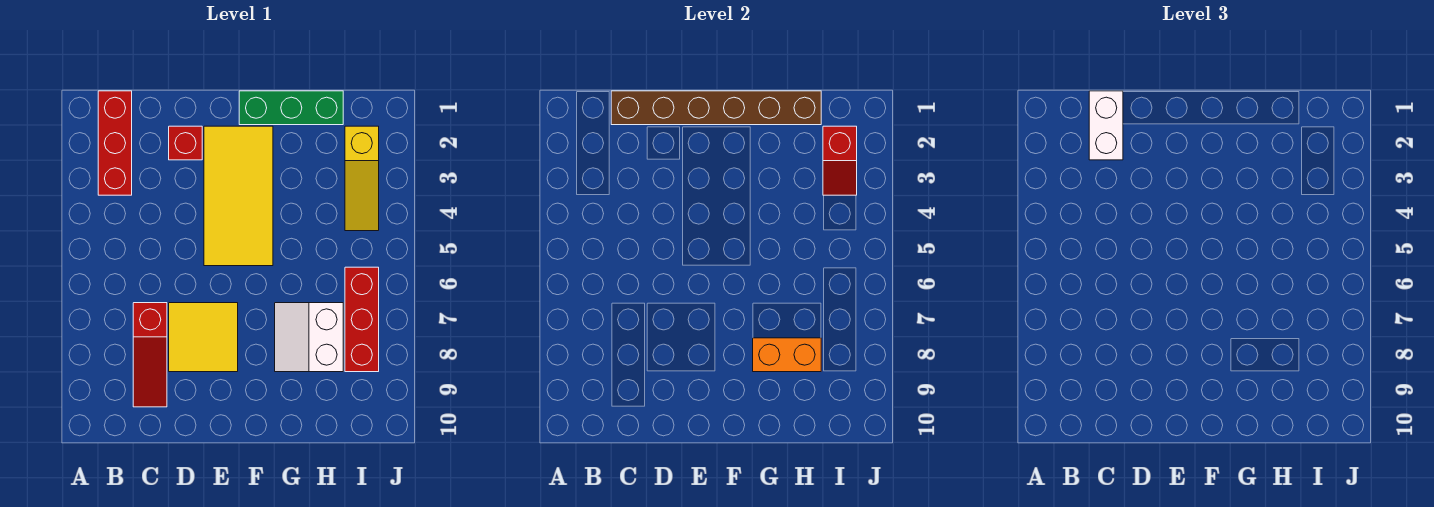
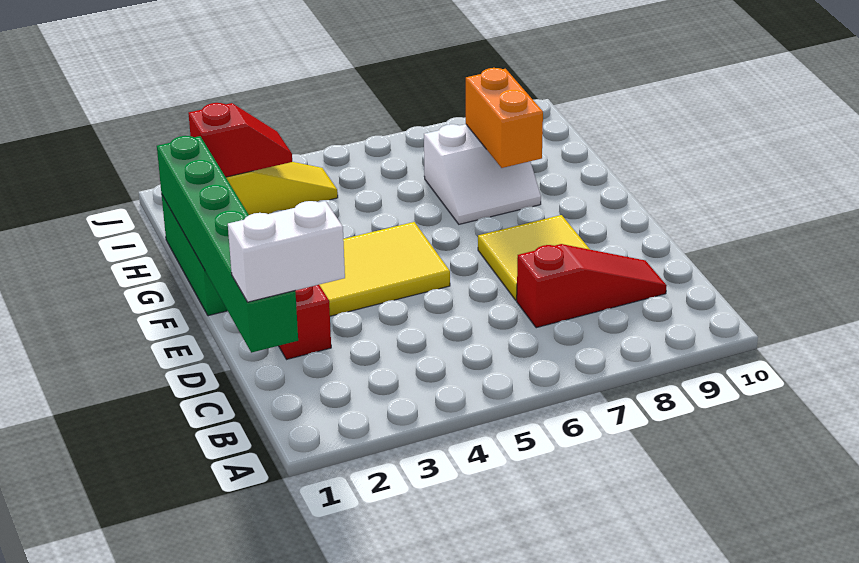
red brick B1:B3 level 1 -> none
brown brick C1:H1 level 2 -> green brick C1:H1 level 2
red brick I6:I8 level 1 -> none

### [Goal of the exercise]
Word-for-word transcript, pictures excluded: copy all the material above.

### [Solution to this problem]
red brick B1:B3 level 1 -> none
brown brick C1:H1 level 2 -> green brick C1:H1 level 2
red brick I6:I8 level 1 -> none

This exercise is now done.